*Task details:* Set the listing down again exactly, please, apart from its pictures.

*Provided data:*
────────────────
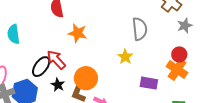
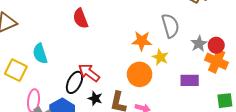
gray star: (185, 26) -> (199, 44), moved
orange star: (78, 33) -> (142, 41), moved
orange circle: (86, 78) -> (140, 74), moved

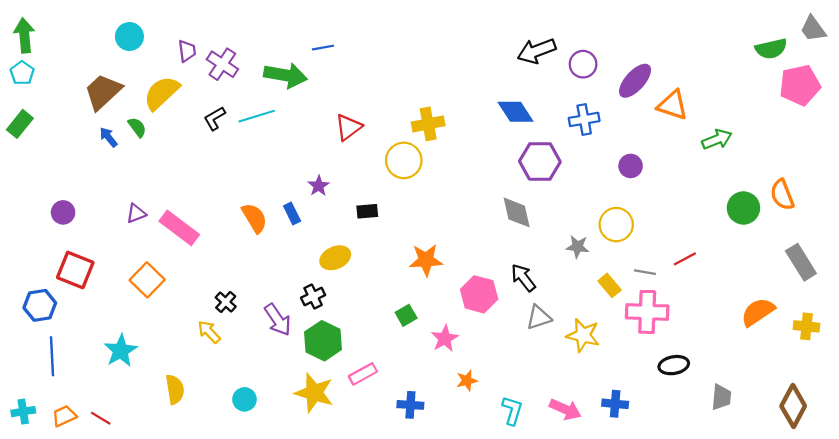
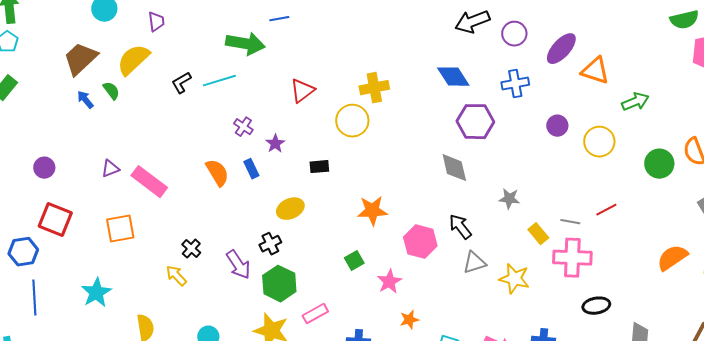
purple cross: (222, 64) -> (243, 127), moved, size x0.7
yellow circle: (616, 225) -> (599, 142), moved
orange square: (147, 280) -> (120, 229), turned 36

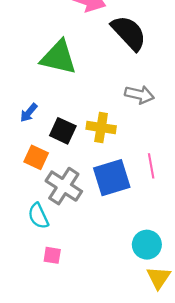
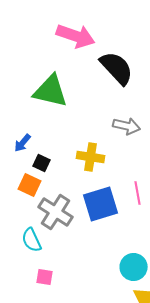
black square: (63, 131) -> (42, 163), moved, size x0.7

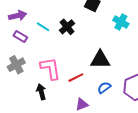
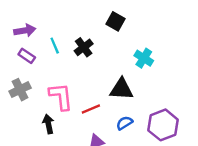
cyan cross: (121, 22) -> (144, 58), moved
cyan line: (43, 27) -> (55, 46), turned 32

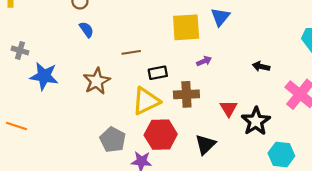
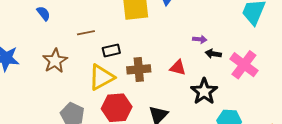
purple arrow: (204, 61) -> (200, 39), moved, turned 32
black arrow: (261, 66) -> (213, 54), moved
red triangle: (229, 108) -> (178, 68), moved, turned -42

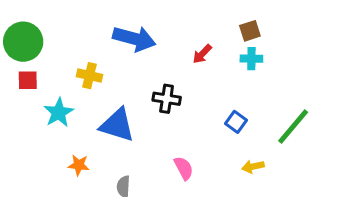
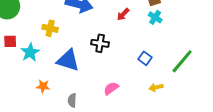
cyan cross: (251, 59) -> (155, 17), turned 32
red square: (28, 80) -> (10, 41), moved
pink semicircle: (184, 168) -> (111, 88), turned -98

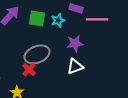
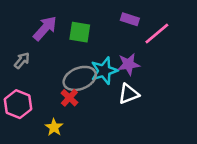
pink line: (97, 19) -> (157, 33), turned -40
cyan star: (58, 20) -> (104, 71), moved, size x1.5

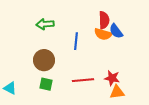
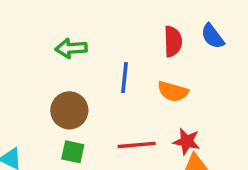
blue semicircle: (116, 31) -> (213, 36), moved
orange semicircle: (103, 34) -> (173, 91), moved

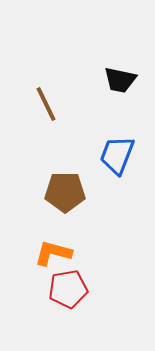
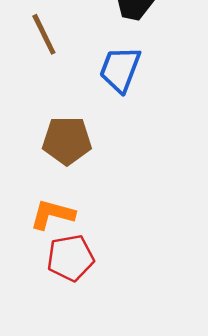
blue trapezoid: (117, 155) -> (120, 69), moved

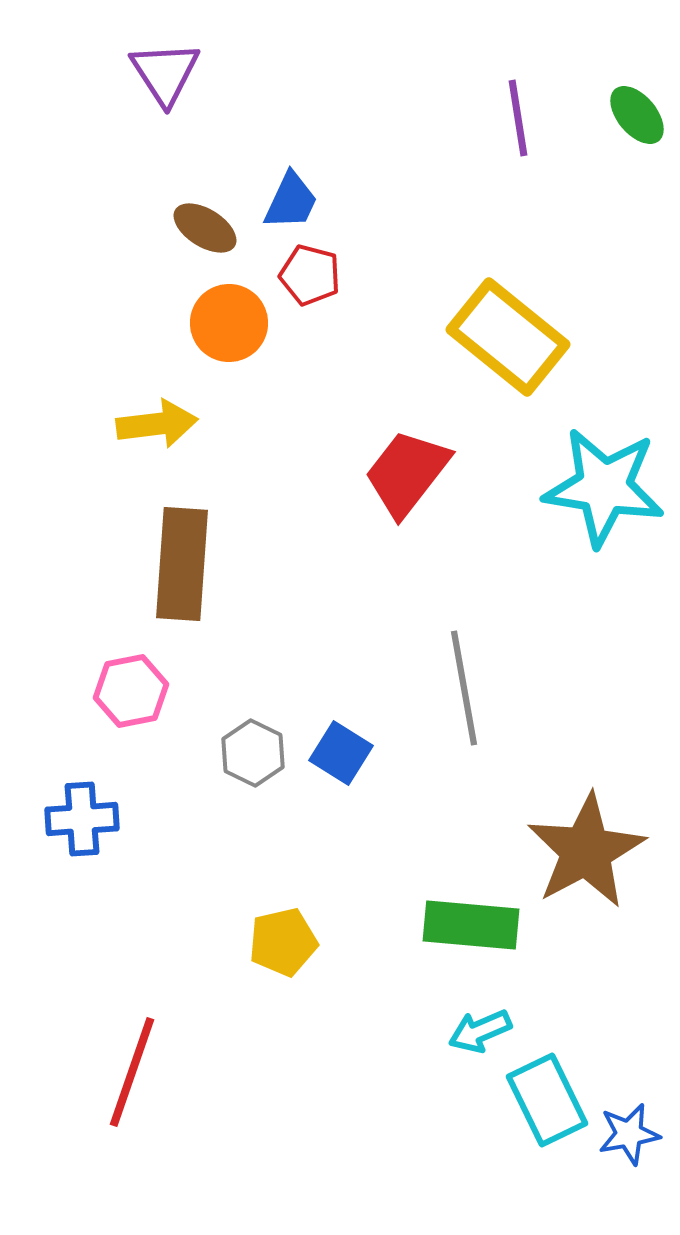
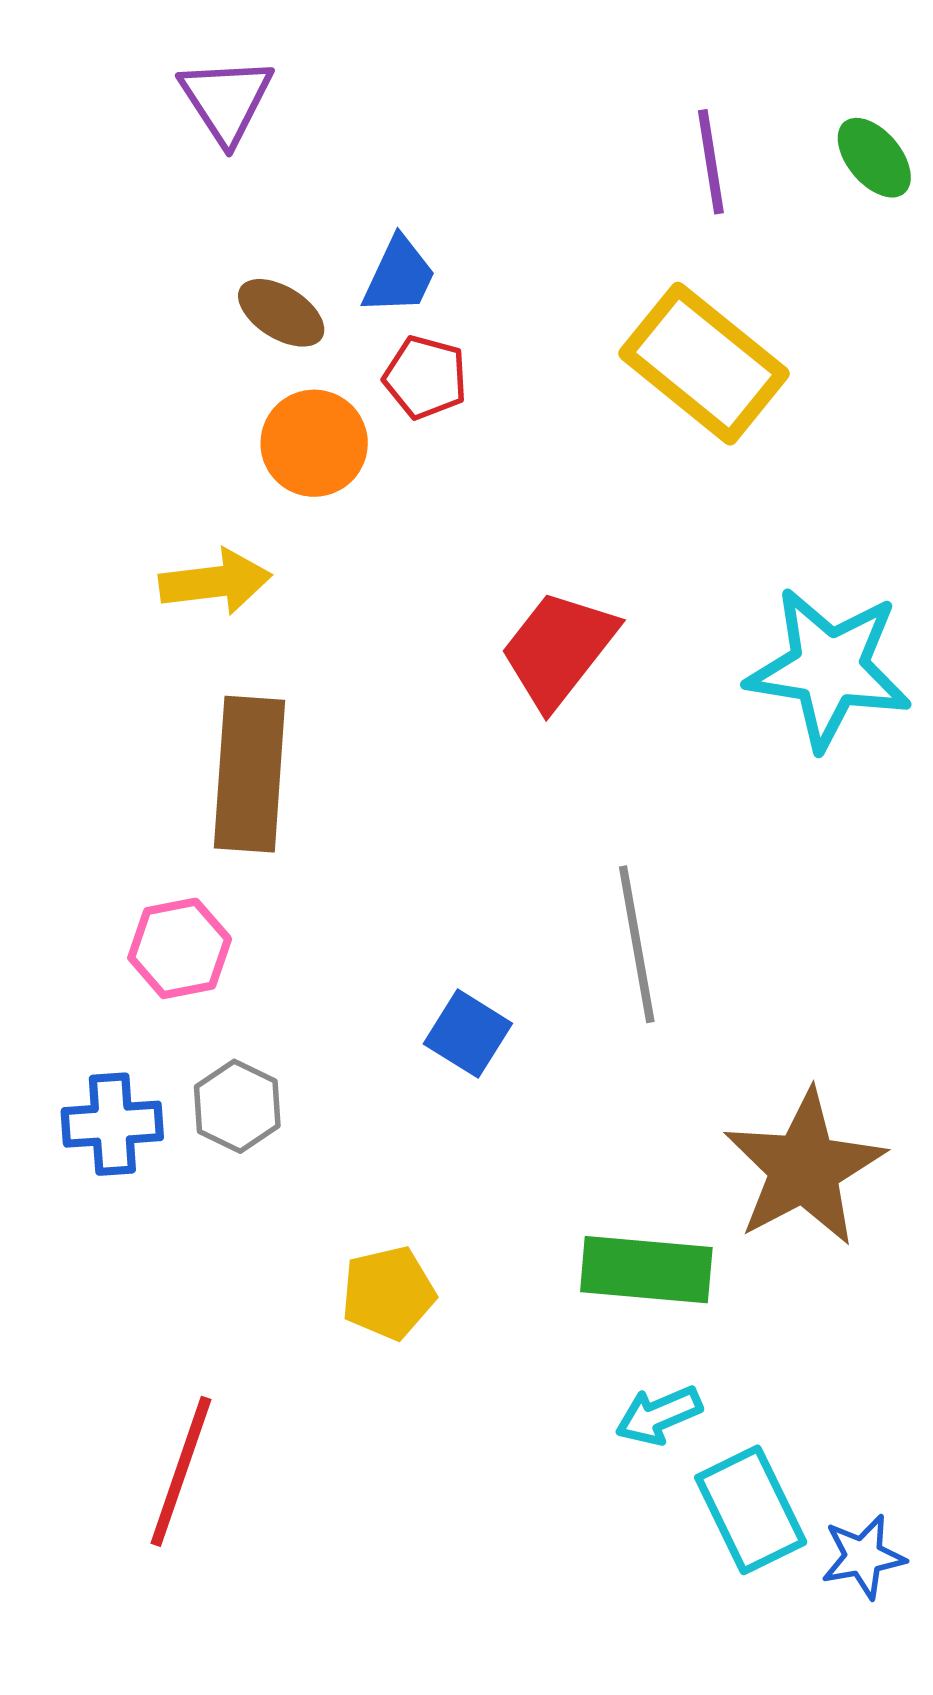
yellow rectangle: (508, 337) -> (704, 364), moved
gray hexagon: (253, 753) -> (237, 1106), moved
────────────────
*Response below:*
gray star: (185, 26) -> (199, 44), moved
orange star: (78, 33) -> (142, 41), moved
orange circle: (86, 78) -> (140, 74), moved

purple cross: (222, 64) -> (243, 127), moved, size x0.7
yellow circle: (616, 225) -> (599, 142), moved
orange square: (147, 280) -> (120, 229), turned 36

black square: (63, 131) -> (42, 163), moved, size x0.7

cyan cross: (121, 22) -> (144, 58), moved
cyan line: (43, 27) -> (55, 46), turned 32

purple arrow: (204, 61) -> (200, 39), moved, turned 32
black arrow: (261, 66) -> (213, 54), moved
red triangle: (229, 108) -> (178, 68), moved, turned -42

cyan cross: (251, 59) -> (155, 17), turned 32
red square: (28, 80) -> (10, 41), moved
pink semicircle: (184, 168) -> (111, 88), turned -98

pink line: (97, 19) -> (157, 33), turned -40
cyan star: (58, 20) -> (104, 71), moved, size x1.5

blue semicircle: (116, 31) -> (213, 36), moved
orange semicircle: (103, 34) -> (173, 91), moved

blue trapezoid: (117, 155) -> (120, 69), moved

yellow rectangle: (508, 337) -> (704, 364), moved
gray hexagon: (253, 753) -> (237, 1106), moved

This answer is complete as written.